Data shown ▸
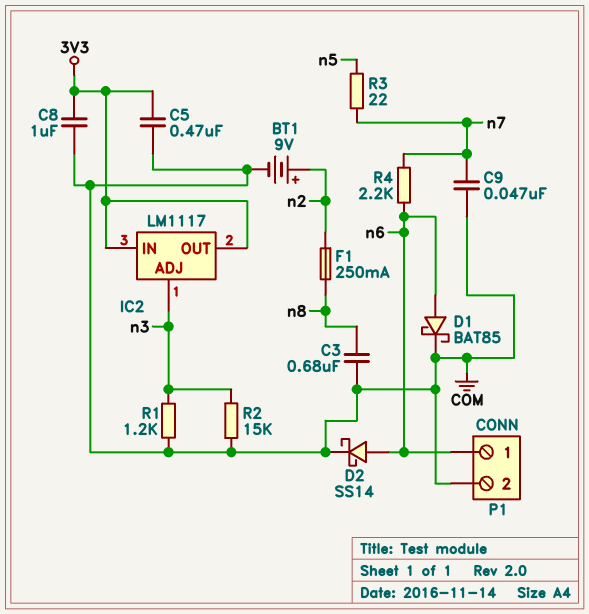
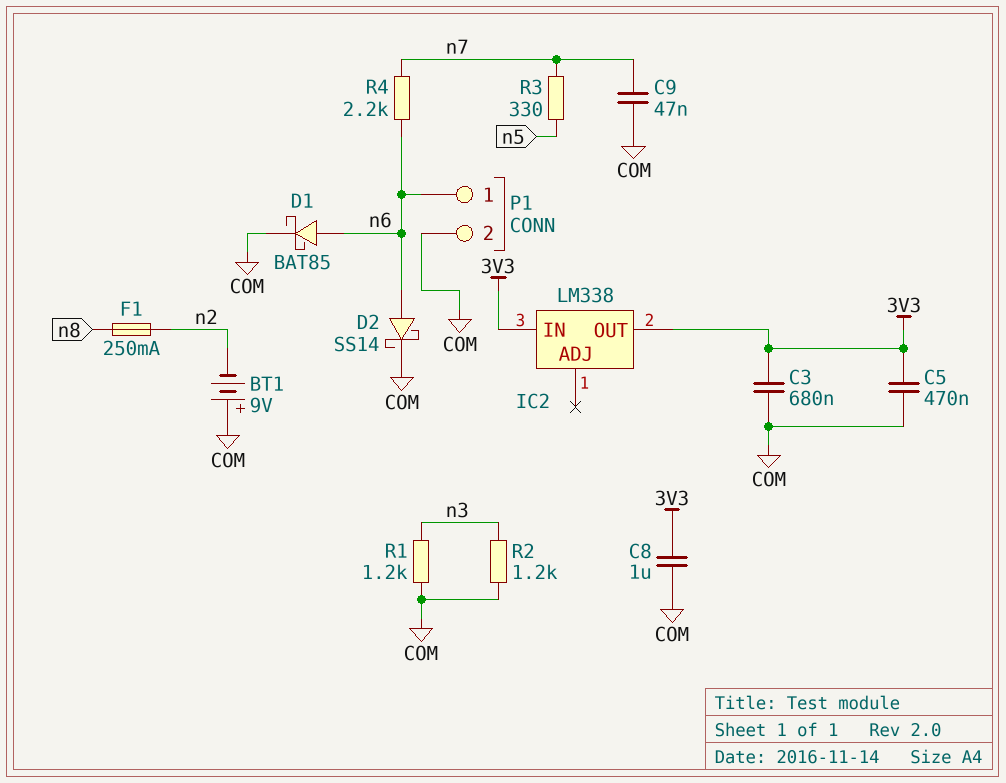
BT1: 9V (plus n2, minus COM) -> 9V (plus COM, minus n2)
C3: 680nF (COM, n8) -> 680nF (3V3, COM)
IC2: LM1117 -> LM338
IC2 pin ADJ: n3 -> none
R2: 15k (COM, n3) -> 1.2k (COM, n3)
R3: 22 (n5, n7) -> 330 (n5, n7)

Prompt ▸
Please set the records down again exactly as written. The pictures should not be included.

Solution to the problem ▸
BT1: 9V (plus n2, minus COM) -> 9V (plus COM, minus n2)
C3: 680nF (COM, n8) -> 680nF (3V3, COM)
IC2: LM1117 -> LM338
IC2 pin ADJ: n3 -> none
R2: 15k (COM, n3) -> 1.2k (COM, n3)
R3: 22 (n5, n7) -> 330 (n5, n7)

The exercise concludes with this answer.